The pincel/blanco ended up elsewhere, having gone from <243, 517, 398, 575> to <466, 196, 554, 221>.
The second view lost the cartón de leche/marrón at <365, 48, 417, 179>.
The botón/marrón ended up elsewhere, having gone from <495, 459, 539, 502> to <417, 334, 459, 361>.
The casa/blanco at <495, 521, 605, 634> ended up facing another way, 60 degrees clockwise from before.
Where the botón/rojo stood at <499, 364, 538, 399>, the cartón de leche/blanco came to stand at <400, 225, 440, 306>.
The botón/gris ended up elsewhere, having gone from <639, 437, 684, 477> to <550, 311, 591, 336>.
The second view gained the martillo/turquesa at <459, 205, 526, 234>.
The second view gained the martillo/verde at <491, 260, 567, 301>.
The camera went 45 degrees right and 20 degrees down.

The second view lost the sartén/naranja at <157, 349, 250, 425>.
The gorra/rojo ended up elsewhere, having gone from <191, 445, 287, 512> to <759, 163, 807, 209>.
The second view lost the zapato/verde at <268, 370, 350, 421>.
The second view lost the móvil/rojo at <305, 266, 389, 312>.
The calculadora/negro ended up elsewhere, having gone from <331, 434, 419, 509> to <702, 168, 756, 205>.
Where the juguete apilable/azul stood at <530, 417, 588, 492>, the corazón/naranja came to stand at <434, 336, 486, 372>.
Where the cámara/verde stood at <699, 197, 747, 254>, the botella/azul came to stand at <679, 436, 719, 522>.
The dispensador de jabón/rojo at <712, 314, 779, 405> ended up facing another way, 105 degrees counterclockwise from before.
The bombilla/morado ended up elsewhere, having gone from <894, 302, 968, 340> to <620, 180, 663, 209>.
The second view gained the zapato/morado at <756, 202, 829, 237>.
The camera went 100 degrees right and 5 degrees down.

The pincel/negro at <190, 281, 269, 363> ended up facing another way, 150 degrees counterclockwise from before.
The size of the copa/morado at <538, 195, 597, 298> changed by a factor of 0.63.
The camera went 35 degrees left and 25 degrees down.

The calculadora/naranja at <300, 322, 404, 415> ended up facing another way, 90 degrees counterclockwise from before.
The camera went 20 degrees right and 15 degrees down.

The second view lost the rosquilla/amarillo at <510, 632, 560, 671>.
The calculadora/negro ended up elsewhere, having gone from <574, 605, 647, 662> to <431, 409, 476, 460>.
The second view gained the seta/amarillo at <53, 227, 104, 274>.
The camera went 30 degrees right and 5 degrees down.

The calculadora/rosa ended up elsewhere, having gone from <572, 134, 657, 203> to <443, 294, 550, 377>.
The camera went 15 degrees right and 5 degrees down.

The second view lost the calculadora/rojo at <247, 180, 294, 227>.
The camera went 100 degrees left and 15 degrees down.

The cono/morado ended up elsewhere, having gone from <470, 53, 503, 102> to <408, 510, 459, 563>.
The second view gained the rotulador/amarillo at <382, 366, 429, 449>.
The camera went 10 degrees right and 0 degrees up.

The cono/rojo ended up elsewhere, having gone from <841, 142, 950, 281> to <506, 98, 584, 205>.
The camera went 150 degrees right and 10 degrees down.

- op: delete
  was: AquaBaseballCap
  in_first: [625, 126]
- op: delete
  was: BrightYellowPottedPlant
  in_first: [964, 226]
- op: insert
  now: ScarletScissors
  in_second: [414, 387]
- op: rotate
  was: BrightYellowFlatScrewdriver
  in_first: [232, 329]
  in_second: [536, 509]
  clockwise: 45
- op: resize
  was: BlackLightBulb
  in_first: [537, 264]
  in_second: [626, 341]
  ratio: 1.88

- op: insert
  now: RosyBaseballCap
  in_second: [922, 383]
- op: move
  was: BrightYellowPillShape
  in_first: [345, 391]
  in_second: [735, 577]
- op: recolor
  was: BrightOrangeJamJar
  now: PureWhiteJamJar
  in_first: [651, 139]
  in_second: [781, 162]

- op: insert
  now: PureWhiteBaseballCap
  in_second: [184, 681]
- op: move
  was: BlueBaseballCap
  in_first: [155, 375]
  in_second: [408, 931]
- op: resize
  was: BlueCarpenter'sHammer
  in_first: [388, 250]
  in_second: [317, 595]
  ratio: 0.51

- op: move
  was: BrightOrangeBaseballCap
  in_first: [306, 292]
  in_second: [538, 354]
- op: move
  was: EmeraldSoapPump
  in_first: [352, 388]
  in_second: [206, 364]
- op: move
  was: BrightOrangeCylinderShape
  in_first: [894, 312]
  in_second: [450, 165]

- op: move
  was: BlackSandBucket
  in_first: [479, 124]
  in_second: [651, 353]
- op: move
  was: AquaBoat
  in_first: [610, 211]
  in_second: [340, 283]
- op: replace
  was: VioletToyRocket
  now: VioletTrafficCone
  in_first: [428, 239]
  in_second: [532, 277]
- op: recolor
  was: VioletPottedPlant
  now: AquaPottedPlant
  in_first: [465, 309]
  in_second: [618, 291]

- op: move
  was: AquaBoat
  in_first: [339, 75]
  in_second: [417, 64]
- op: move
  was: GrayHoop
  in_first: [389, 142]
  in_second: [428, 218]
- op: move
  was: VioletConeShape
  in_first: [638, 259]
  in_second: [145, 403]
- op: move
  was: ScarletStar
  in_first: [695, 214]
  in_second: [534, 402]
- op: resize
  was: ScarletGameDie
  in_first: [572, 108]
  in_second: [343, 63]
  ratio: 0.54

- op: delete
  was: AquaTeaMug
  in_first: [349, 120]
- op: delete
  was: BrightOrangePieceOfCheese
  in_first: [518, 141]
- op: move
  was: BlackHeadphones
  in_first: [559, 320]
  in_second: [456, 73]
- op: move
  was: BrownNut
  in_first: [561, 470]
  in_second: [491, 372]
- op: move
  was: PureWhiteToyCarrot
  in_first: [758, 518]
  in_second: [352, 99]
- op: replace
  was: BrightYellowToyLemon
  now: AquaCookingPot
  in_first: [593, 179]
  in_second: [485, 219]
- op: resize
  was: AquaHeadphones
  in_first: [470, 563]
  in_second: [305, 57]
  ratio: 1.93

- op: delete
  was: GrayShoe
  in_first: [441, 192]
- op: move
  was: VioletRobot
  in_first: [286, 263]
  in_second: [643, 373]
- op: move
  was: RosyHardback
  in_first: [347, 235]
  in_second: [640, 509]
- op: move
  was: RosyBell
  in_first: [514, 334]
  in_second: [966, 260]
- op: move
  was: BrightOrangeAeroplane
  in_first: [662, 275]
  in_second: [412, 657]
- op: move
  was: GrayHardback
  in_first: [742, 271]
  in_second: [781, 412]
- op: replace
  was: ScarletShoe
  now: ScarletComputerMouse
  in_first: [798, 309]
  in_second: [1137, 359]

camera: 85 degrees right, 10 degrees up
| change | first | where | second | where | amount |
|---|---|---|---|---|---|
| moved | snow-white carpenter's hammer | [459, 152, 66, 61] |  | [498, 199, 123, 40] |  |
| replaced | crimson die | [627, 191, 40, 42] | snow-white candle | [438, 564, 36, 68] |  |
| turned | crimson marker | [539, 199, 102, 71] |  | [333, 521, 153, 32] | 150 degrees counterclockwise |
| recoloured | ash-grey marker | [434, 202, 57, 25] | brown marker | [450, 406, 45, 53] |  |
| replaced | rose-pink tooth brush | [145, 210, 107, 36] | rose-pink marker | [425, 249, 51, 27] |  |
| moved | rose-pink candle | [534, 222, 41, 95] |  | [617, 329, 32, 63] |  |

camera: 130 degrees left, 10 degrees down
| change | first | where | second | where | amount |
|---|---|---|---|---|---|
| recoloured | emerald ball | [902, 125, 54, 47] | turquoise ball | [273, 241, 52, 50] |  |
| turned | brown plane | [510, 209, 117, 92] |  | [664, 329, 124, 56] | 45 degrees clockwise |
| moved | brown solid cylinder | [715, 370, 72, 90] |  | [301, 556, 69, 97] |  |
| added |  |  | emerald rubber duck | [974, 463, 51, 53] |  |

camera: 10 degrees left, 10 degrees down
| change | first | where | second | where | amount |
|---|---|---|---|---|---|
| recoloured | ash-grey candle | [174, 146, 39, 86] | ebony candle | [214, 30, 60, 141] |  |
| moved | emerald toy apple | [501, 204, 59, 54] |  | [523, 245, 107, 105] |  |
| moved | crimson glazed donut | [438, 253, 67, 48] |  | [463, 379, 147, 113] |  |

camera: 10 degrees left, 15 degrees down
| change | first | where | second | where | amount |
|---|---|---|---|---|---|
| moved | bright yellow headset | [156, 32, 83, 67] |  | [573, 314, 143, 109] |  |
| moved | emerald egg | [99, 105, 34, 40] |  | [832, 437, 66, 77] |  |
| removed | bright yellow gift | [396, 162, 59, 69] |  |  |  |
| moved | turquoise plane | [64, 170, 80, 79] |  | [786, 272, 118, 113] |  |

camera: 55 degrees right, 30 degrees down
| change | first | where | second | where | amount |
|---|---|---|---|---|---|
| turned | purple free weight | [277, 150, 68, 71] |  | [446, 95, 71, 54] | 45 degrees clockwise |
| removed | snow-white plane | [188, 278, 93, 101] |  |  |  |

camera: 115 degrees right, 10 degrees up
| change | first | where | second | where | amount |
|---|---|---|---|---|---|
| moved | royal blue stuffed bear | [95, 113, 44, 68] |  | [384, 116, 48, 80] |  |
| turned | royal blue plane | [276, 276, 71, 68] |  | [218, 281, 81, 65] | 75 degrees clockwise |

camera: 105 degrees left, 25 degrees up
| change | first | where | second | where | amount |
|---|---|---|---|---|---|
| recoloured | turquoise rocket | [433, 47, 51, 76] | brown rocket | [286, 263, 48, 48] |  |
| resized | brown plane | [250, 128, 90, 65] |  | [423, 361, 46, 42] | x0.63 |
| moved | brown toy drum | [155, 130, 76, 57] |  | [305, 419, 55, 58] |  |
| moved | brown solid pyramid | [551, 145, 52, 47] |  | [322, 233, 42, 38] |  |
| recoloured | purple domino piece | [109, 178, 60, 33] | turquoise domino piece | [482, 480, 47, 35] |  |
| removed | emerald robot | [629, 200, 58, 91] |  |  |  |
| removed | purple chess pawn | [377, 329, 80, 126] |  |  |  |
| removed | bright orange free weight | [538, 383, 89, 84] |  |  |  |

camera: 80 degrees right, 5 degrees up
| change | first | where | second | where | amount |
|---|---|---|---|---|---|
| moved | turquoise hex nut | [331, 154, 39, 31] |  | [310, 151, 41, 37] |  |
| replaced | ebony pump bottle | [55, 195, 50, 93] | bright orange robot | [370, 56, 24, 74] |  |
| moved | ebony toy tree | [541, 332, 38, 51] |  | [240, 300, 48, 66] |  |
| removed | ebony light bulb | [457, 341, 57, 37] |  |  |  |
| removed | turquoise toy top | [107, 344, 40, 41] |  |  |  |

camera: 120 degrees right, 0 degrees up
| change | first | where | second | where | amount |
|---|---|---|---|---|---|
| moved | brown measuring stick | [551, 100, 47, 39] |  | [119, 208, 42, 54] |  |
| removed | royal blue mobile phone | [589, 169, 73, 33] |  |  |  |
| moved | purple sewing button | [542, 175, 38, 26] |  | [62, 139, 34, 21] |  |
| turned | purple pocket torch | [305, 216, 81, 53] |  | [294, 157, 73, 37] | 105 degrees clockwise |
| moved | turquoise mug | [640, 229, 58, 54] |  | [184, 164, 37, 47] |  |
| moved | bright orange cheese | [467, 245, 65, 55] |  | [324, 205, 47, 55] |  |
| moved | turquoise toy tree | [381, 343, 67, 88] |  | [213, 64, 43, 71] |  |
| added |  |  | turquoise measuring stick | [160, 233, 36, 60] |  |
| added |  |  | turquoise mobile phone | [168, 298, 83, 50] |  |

* * *

Which lines should be output? Exactly those from the first line of the data through the line containing "Where the botón/rojo", inclusive.

> _Answer below_
The pincel/blanco ended up elsewhere, having gone from <243, 517, 398, 575> to <466, 196, 554, 221>.
The second view lost the cartón de leche/marrón at <365, 48, 417, 179>.
The botón/marrón ended up elsewhere, having gone from <495, 459, 539, 502> to <417, 334, 459, 361>.
The casa/blanco at <495, 521, 605, 634> ended up facing another way, 60 degrees clockwise from before.
Where the botón/rojo stood at <499, 364, 538, 399>, the cartón de leche/blanco came to stand at <400, 225, 440, 306>.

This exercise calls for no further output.